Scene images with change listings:
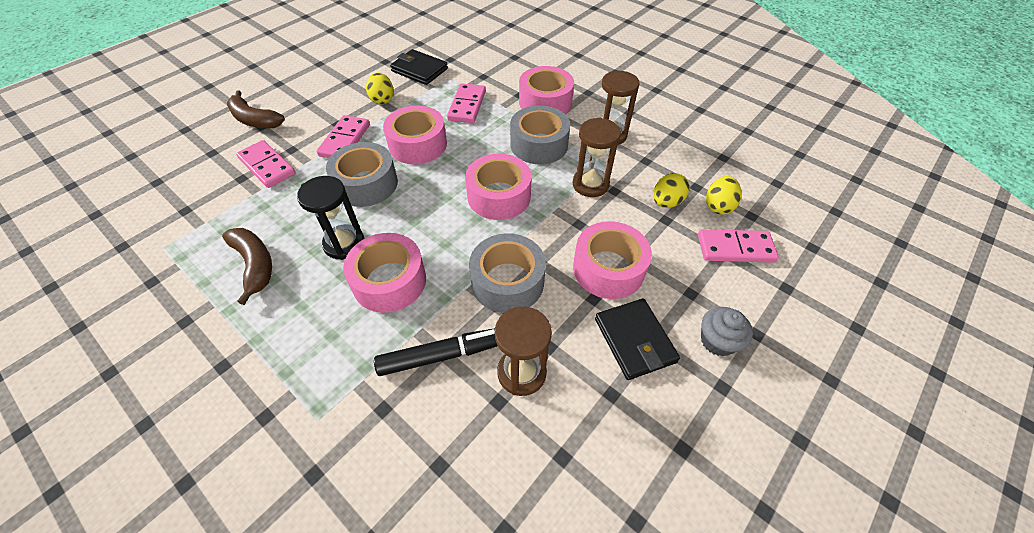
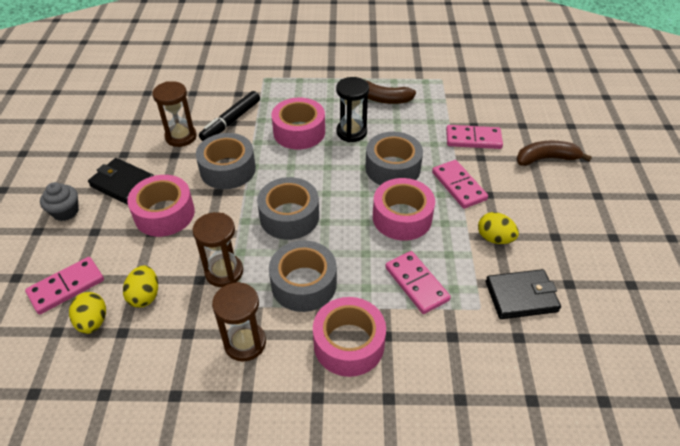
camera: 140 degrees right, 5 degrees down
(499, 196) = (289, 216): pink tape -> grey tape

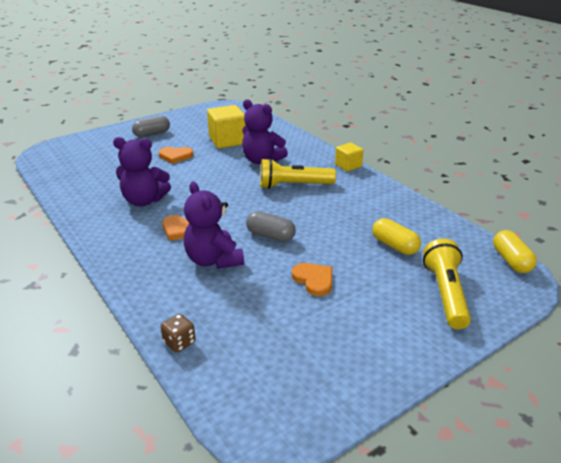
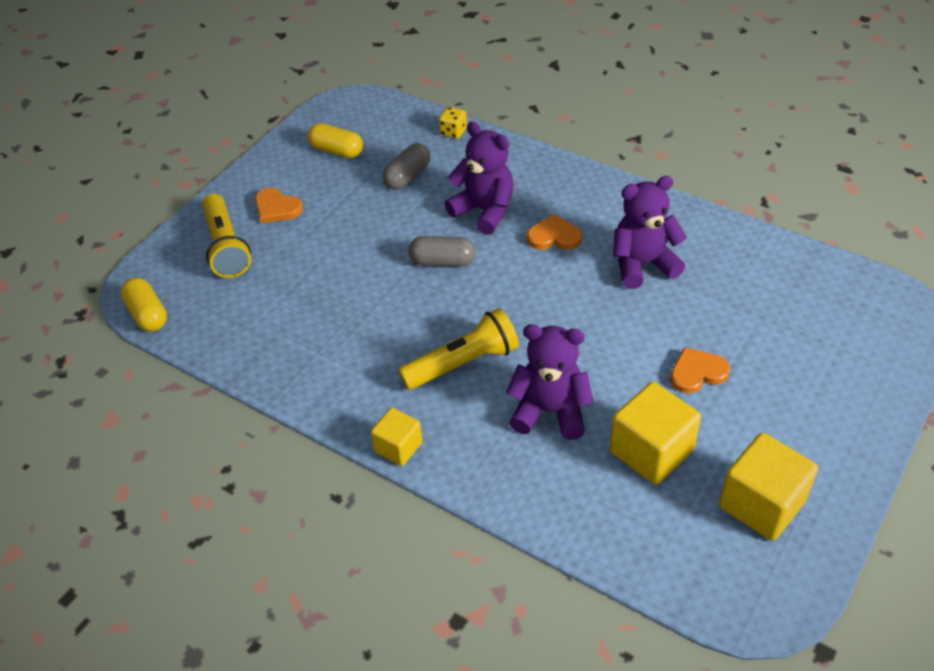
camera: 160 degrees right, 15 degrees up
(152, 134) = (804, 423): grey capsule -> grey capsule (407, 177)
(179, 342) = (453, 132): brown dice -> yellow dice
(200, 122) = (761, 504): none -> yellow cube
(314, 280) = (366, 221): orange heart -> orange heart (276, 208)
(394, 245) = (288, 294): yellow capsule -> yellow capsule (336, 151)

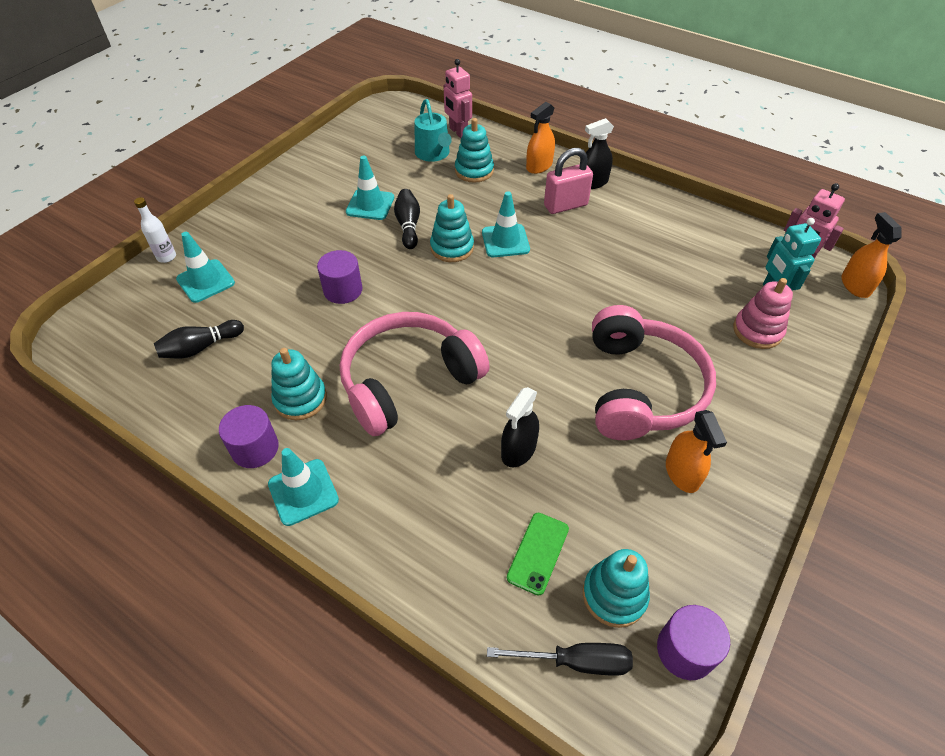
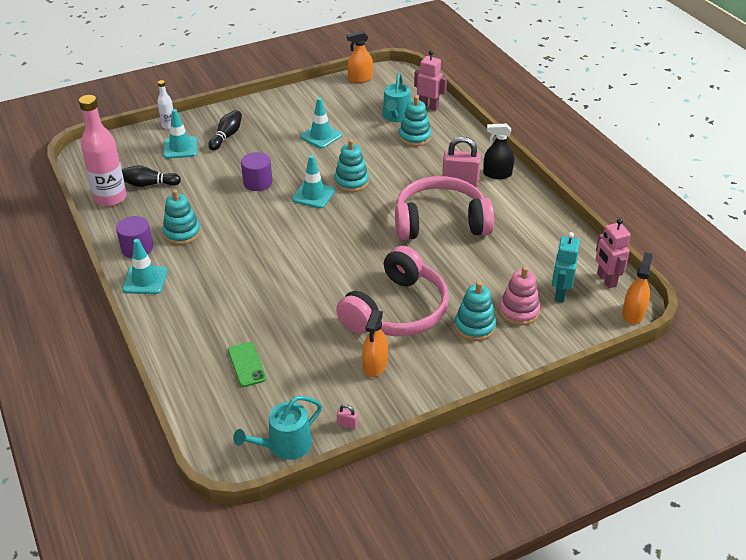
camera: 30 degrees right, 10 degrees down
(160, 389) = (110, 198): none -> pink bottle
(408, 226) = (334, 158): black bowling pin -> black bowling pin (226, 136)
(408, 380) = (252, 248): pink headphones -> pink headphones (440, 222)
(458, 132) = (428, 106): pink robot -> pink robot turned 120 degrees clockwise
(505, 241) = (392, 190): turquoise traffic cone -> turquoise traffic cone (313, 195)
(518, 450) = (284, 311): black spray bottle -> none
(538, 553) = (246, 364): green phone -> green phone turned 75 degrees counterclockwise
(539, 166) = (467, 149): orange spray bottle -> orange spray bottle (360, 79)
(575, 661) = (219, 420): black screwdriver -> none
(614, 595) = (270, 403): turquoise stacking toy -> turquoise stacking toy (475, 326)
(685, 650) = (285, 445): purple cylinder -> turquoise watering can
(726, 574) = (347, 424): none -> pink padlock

ACTIVITY:
The answer must consist of every line in the records above that contains the word "turquoise".

RESPONSE TO THE TASK:
(505, 241) = (392, 190): turquoise traffic cone -> turquoise traffic cone (313, 195)
(614, 595) = (270, 403): turquoise stacking toy -> turquoise stacking toy (475, 326)
(685, 650) = (285, 445): purple cylinder -> turquoise watering can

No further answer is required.